**Task objective:** Set down exactly the lines below, from the one containing "C5: 680nF (DGND, VA) -> 15nF (DGND, VA)" through the final line, and include no others.

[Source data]

______

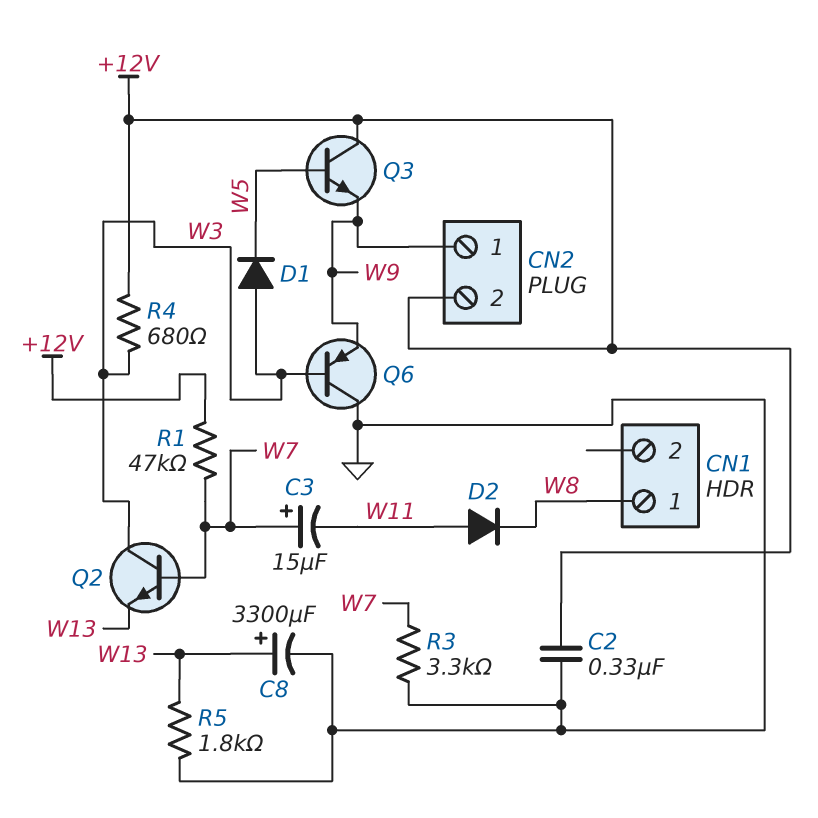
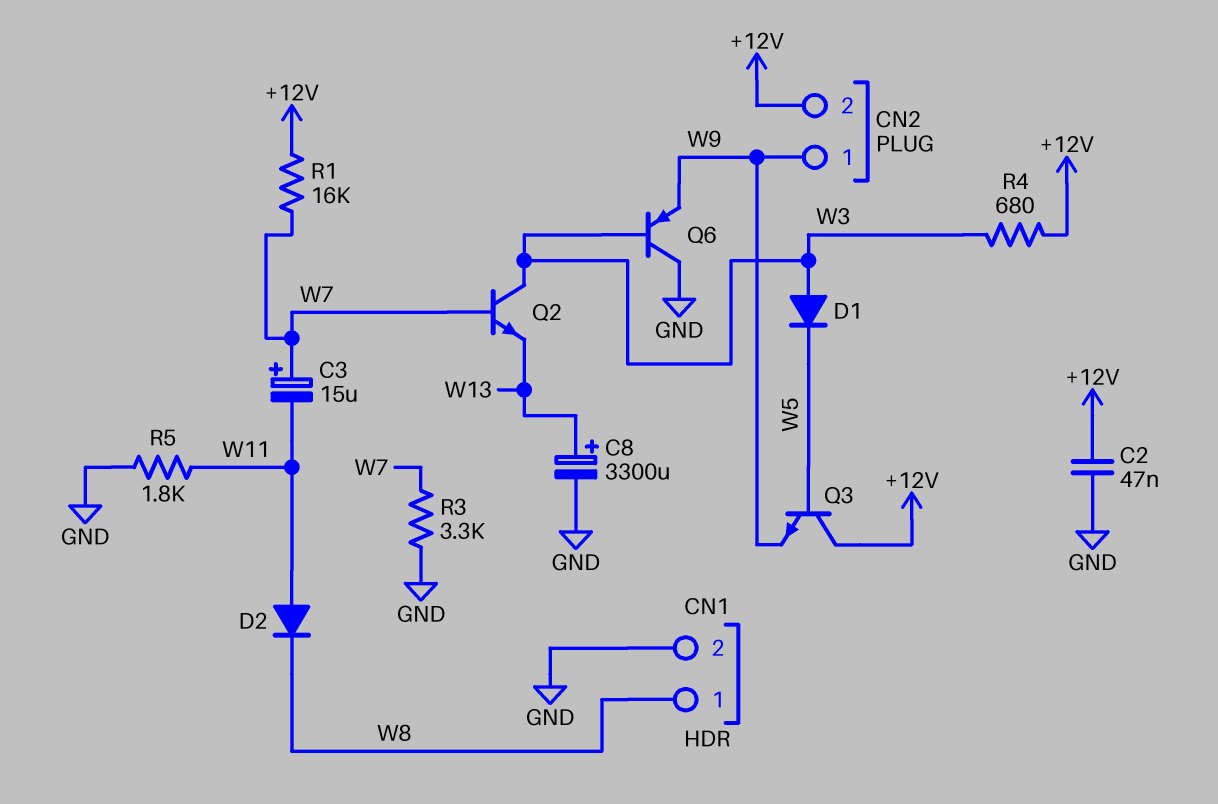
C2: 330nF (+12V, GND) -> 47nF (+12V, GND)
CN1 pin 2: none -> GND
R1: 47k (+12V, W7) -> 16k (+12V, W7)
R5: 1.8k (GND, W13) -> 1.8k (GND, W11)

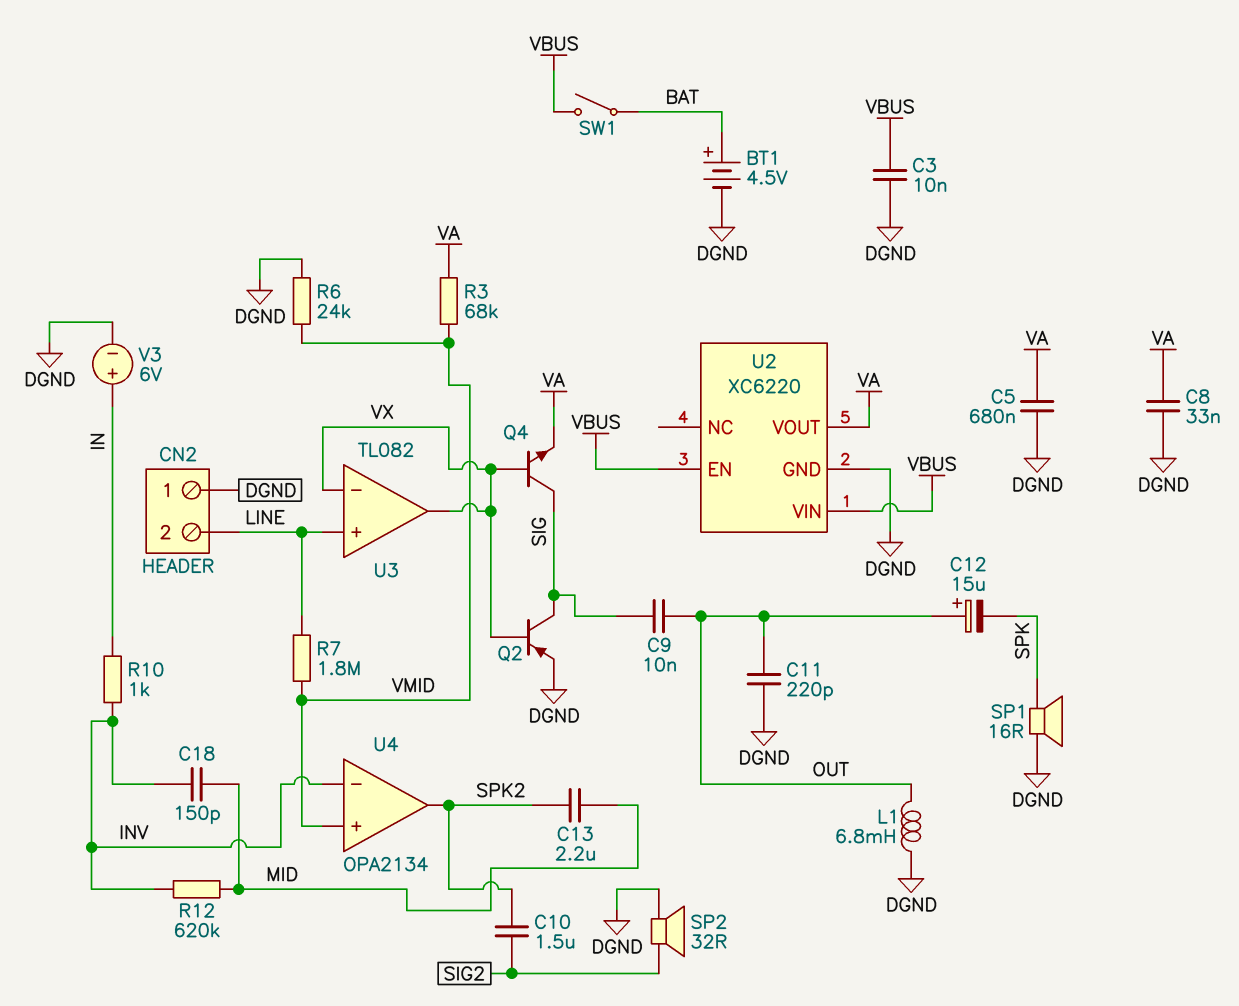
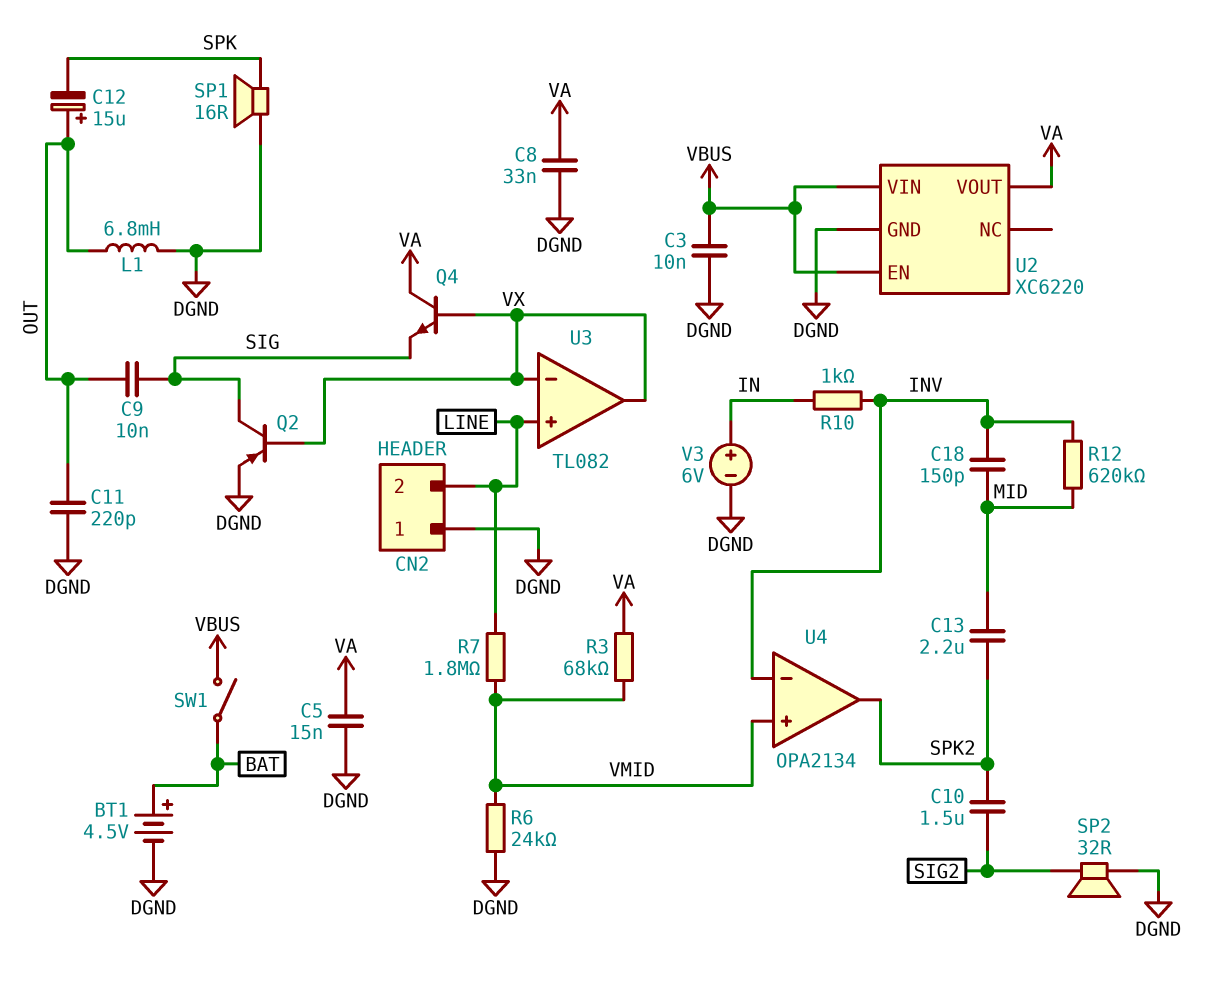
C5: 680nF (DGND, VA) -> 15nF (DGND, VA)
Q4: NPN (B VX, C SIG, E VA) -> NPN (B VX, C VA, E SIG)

______

**Task response:**
C5: 680nF (DGND, VA) -> 15nF (DGND, VA)
Q4: NPN (B VX, C SIG, E VA) -> NPN (B VX, C VA, E SIG)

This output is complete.